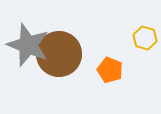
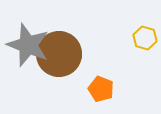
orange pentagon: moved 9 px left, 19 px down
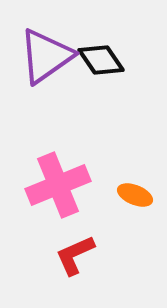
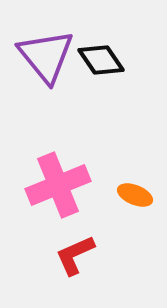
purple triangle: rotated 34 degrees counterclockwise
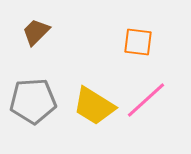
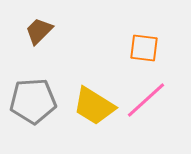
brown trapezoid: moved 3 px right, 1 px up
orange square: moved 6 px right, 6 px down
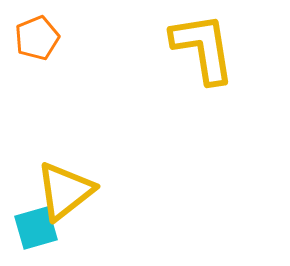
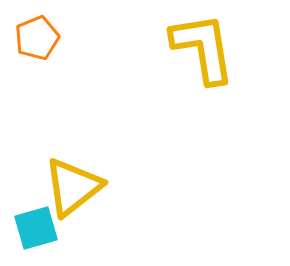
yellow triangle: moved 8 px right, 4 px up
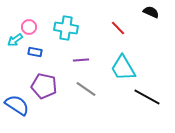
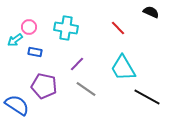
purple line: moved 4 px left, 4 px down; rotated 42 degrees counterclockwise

----

● **Problem to solve**:
Repeat each entry exactly as it appears; skip any picture.

● **Answer box**:
orange pentagon: moved 9 px left, 19 px down
purple triangle: rotated 34 degrees counterclockwise
brown trapezoid: moved 3 px right, 1 px up
orange square: moved 6 px right, 6 px down
yellow triangle: moved 8 px right, 4 px up
purple line: moved 4 px left, 4 px down; rotated 42 degrees counterclockwise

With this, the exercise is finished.